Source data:
────────────────────────────────────────
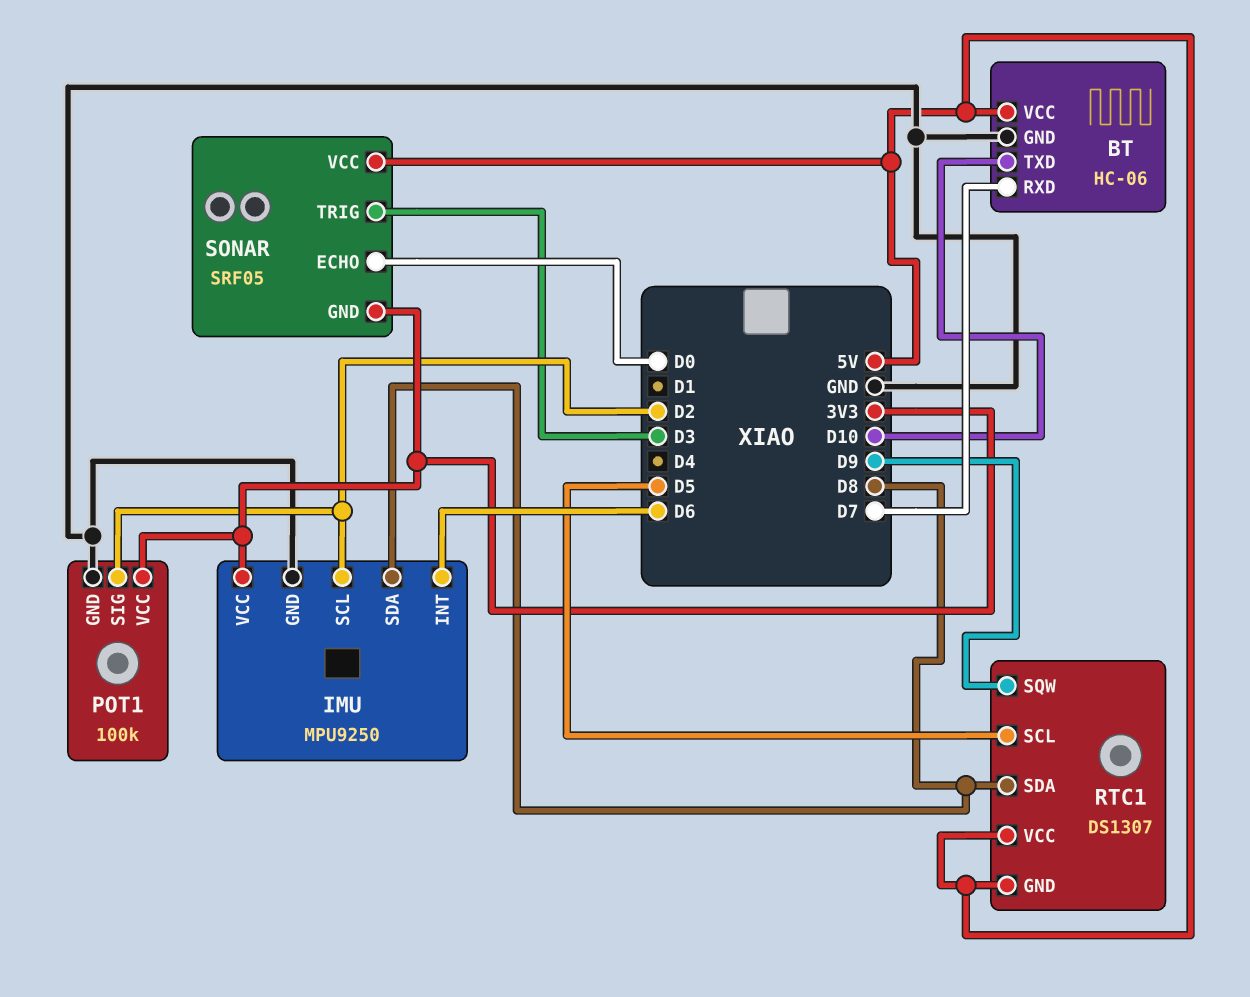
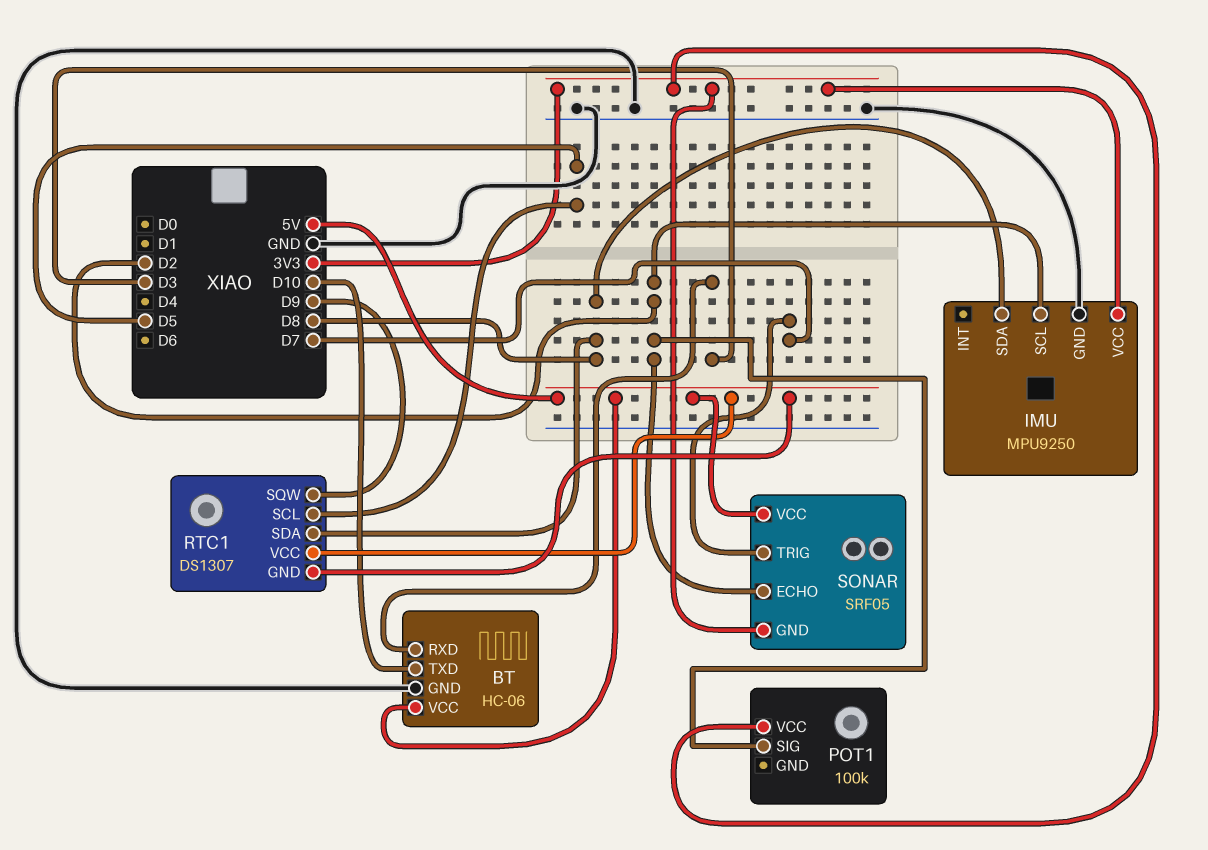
BT pin RXD: D7 -> D3
IMU pin INT: D6 -> none
POT1 pin GND: GND -> none
SONAR pin ECHO: D0 -> D2
SONAR pin TRIG: D3 -> D7

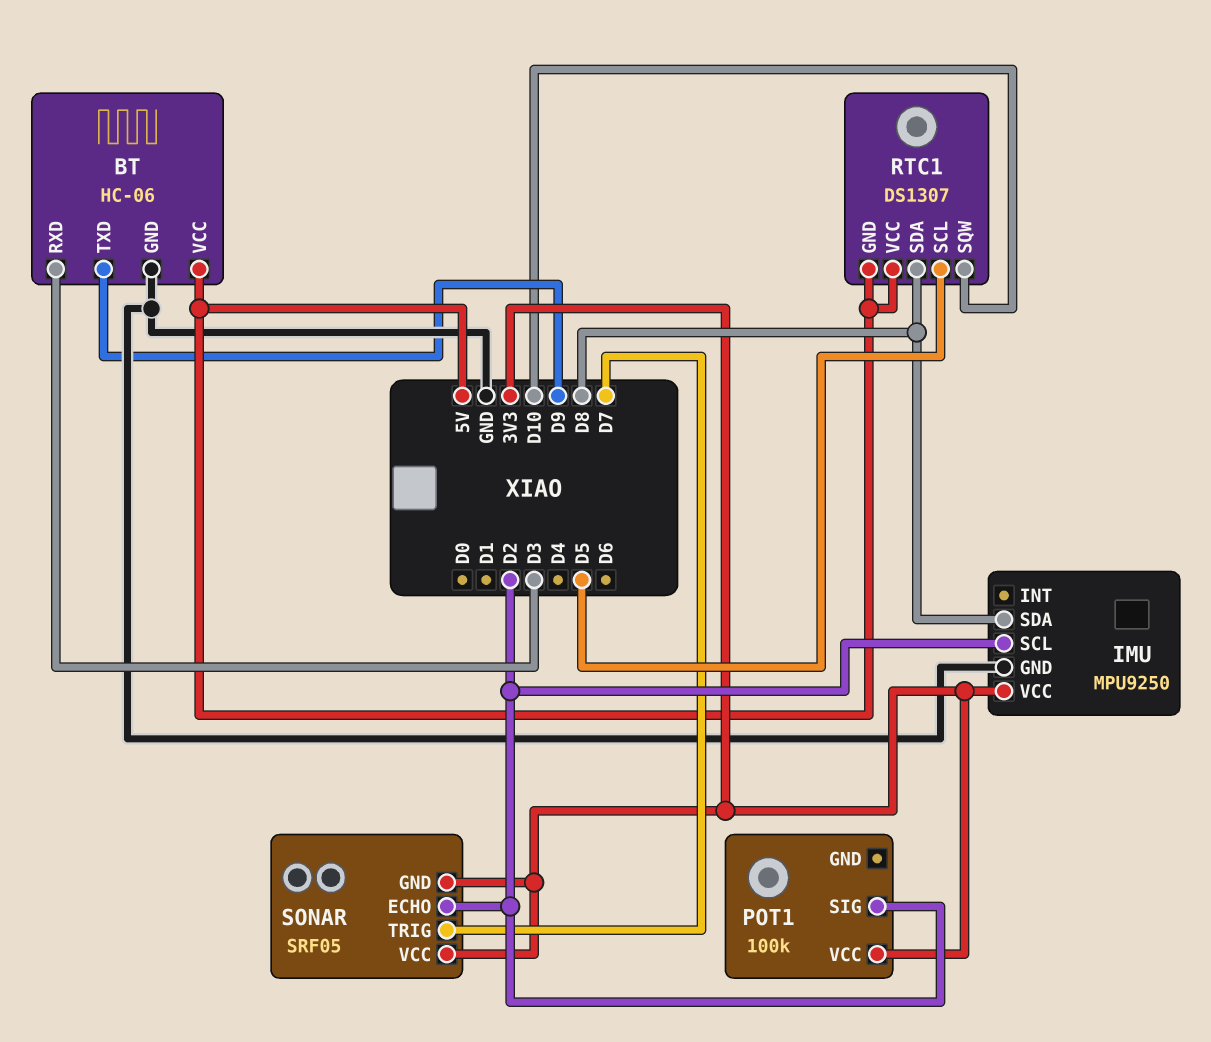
BT pin TXD: D10 -> D9
RTC1 pin SQW: D9 -> D10
SONAR pin VCC: 5V -> 3V3

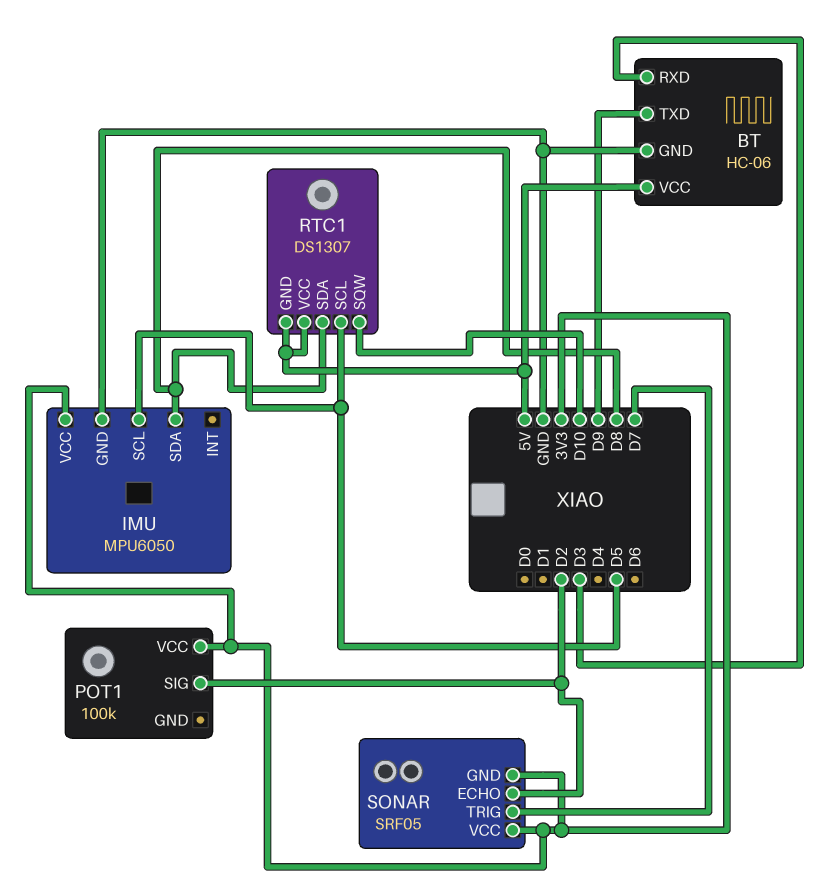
IMU: MPU9250 -> MPU6050
IMU pin SCL: D2 -> D5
────────────────────────────────────────
PROBLEM DESCRIPTION: Using the entries above, copy out all lines that contain the string "none".

ANSWER SECTION:
IMU pin INT: D6 -> none
POT1 pin GND: GND -> none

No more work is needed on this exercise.